What needs to be done: Locate, in the data below, the line that contains "purple round brick E1:F2" and the line that contains "tan round brick"; reproduce exactly those two lines and every line between them, nothing more.

Extracted data:
════════════════

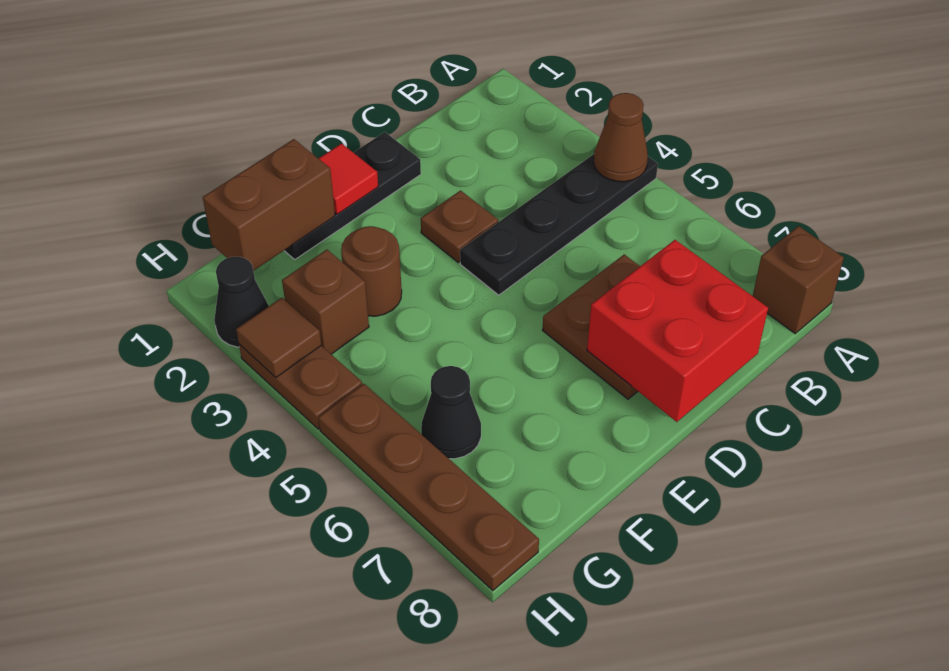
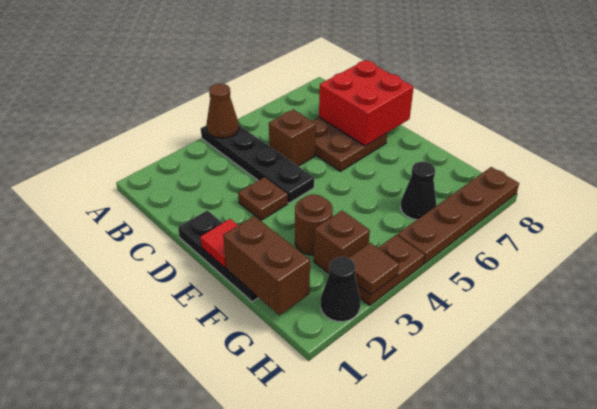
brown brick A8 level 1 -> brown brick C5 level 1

════════════════

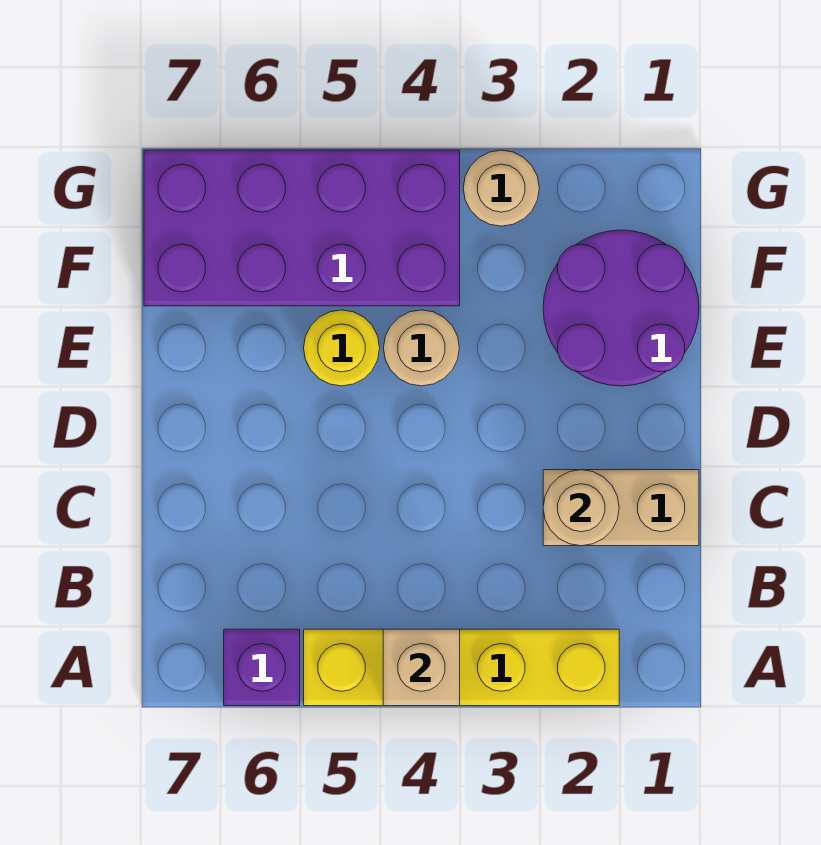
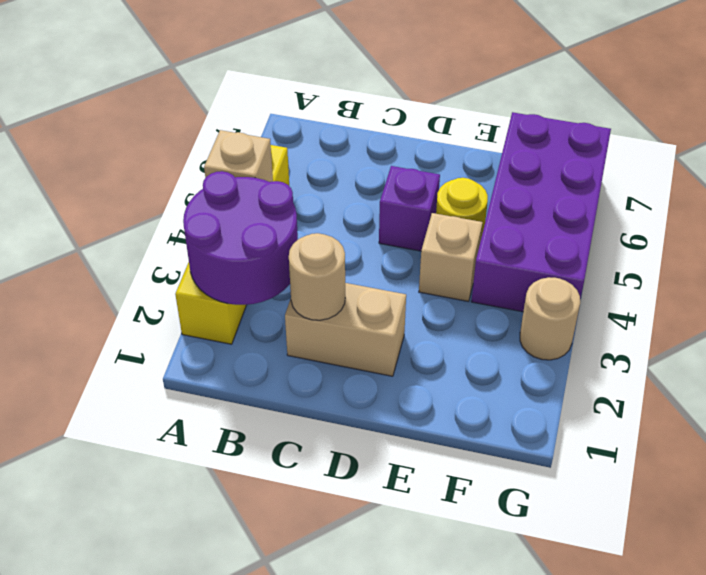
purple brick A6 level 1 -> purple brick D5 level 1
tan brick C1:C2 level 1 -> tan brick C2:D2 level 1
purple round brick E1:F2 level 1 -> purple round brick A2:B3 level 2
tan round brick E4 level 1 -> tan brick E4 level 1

════════════════

Worked solution:
purple round brick E1:F2 level 1 -> purple round brick A2:B3 level 2
tan round brick E4 level 1 -> tan brick E4 level 1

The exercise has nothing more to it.